__DIRECTIONS FOR THIS TASK__: One figure is the whole answer: the number of lines below that contain the word "ruler".

Object change listings
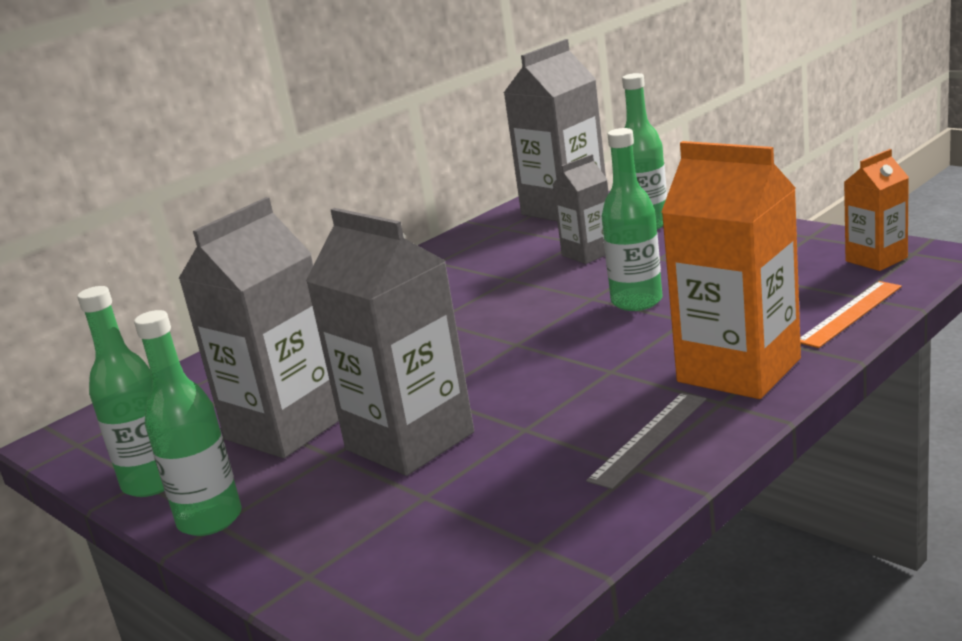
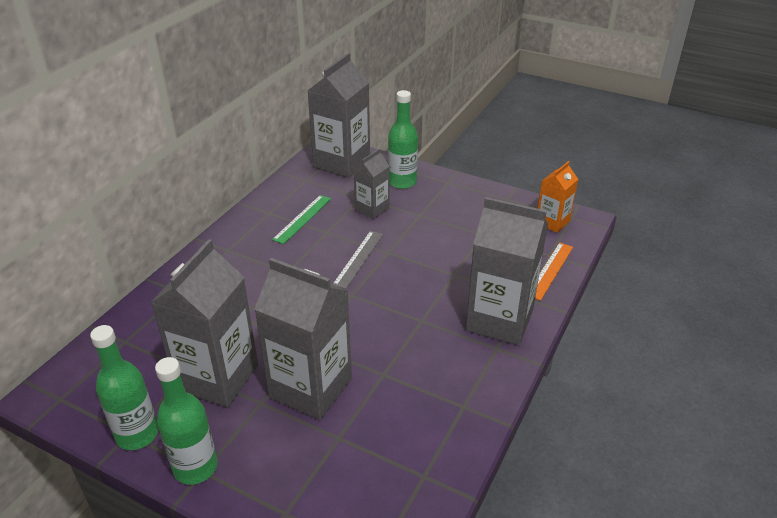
camera: 20 degrees left, 15 degrees up
grey ruler [586,393,706,489] -> grey ruler moved to [332,231,383,289]
green bottle [602,128,662,311] -> none
orange carton [661,141,801,399] -> grey carton [466,197,548,345]
none -> green ruler [272,195,331,244]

__ANSWER TO THIS PROBLEM__: 2